**What you need to do**
Identify all lines of the data containing the string "having" and copy them.

**Supplied data**
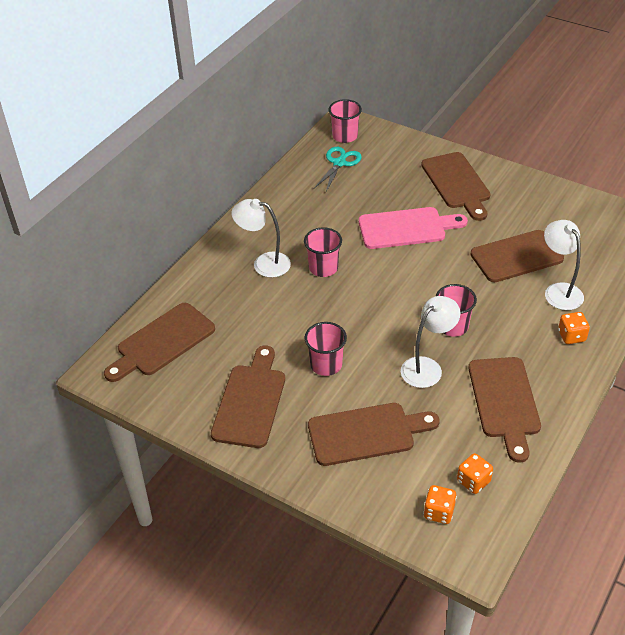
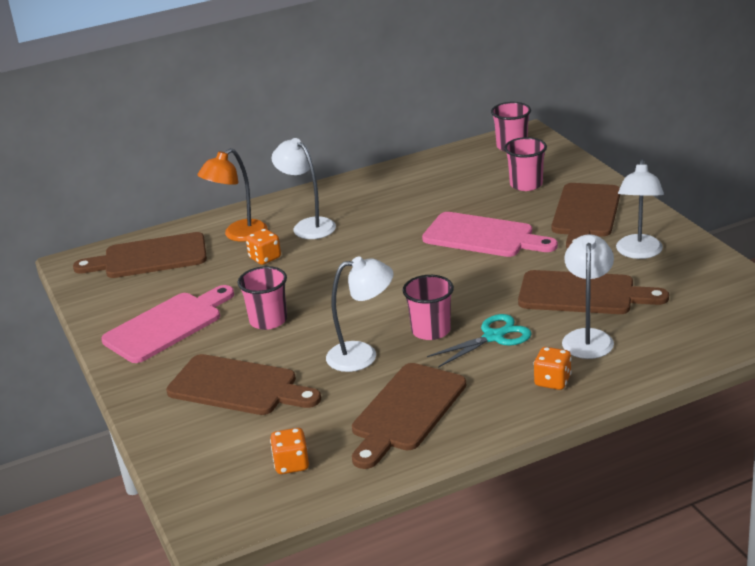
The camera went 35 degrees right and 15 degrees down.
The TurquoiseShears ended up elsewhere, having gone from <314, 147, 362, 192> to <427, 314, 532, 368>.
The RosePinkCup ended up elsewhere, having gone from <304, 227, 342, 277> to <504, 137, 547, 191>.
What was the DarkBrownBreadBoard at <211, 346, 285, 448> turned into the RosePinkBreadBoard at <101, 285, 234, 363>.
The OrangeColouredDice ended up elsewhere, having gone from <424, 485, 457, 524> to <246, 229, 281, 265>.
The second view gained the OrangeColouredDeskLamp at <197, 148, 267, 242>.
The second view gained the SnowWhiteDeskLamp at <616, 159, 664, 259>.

**Answer to this task**
The TurquoiseShears ended up elsewhere, having gone from <314, 147, 362, 192> to <427, 314, 532, 368>.
The RosePinkCup ended up elsewhere, having gone from <304, 227, 342, 277> to <504, 137, 547, 191>.
The OrangeColouredDice ended up elsewhere, having gone from <424, 485, 457, 524> to <246, 229, 281, 265>.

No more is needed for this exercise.